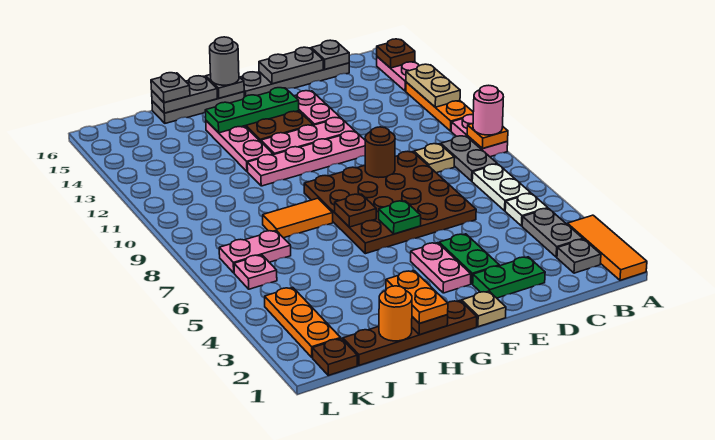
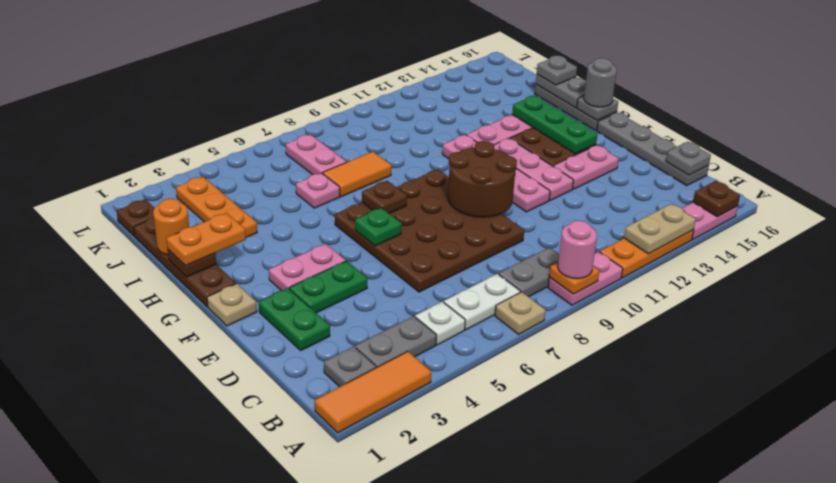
tan plate C9 level 1 -> tan plate A7 level 1
grey plate D16:E16 level 2 -> none
brown round brick E9 level 2 -> brown round brick E9:F10 level 2
orange tile H8:I8 level 1 -> orange tile I7:I8 level 1
orange plate K2:K4 level 1 -> orange plate I3:K3 level 1
pink plate K6 level 1 -> pink plate I6 level 1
◆ ◆ ◆ ◆ ◆ ◆ ◆
## Directions
With pictures excluded, the material is to be written out exactly as given.

## Result of the task
tan plate C9 level 1 -> tan plate A7 level 1
grey plate D16:E16 level 2 -> none
brown round brick E9 level 2 -> brown round brick E9:F10 level 2
orange tile H8:I8 level 1 -> orange tile I7:I8 level 1
orange plate K2:K4 level 1 -> orange plate I3:K3 level 1
pink plate K6 level 1 -> pink plate I6 level 1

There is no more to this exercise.